Prompt >> Go through the following data and transcribe exactly the stretch of lines from the one holding "(212, 427) = (519, 493): purple" to the one holding "(552, 333) = (660, 320): green", both included.
=== Source material ===
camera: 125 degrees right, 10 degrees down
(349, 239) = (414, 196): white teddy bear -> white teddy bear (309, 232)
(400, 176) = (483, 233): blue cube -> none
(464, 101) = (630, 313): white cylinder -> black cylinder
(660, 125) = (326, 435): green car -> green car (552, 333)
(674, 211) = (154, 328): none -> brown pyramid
===
=== Source material ===
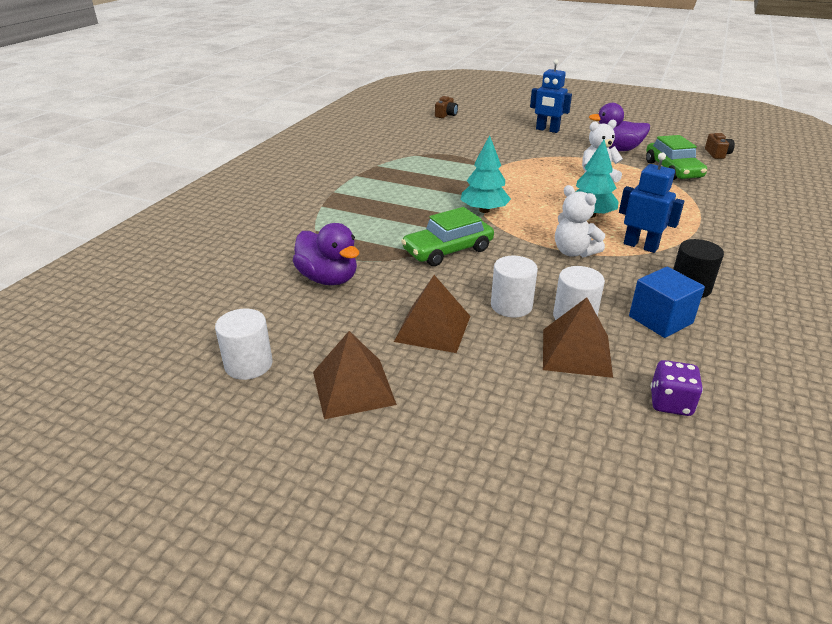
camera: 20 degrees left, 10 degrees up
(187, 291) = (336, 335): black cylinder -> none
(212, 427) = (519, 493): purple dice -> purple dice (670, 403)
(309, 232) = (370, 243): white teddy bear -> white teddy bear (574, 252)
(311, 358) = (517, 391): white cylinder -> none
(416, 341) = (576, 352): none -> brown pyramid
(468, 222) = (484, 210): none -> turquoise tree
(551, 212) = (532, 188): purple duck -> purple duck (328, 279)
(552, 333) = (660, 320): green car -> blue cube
===
=== Source material ===
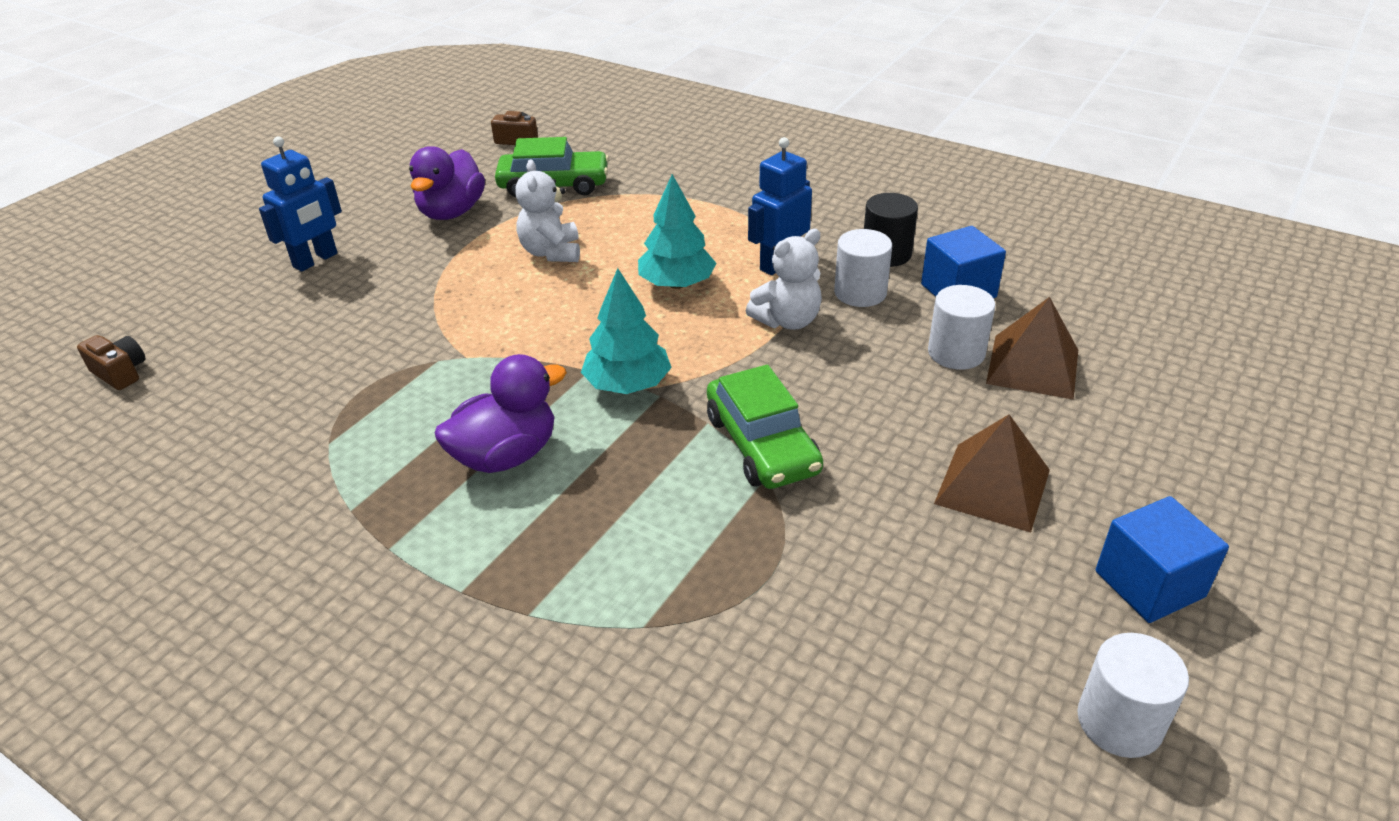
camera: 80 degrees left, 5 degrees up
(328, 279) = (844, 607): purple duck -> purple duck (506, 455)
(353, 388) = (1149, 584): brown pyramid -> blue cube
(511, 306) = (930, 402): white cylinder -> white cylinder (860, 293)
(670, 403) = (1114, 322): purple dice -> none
===
Answer area >>
(212, 427) = (519, 493): purple dice -> purple dice (670, 403)
(309, 232) = (370, 243): white teddy bear -> white teddy bear (574, 252)
(311, 358) = (517, 391): white cylinder -> none
(416, 341) = (576, 352): none -> brown pyramid
(468, 222) = (484, 210): none -> turquoise tree
(551, 212) = (532, 188): purple duck -> purple duck (328, 279)
(552, 333) = (660, 320): green car -> blue cube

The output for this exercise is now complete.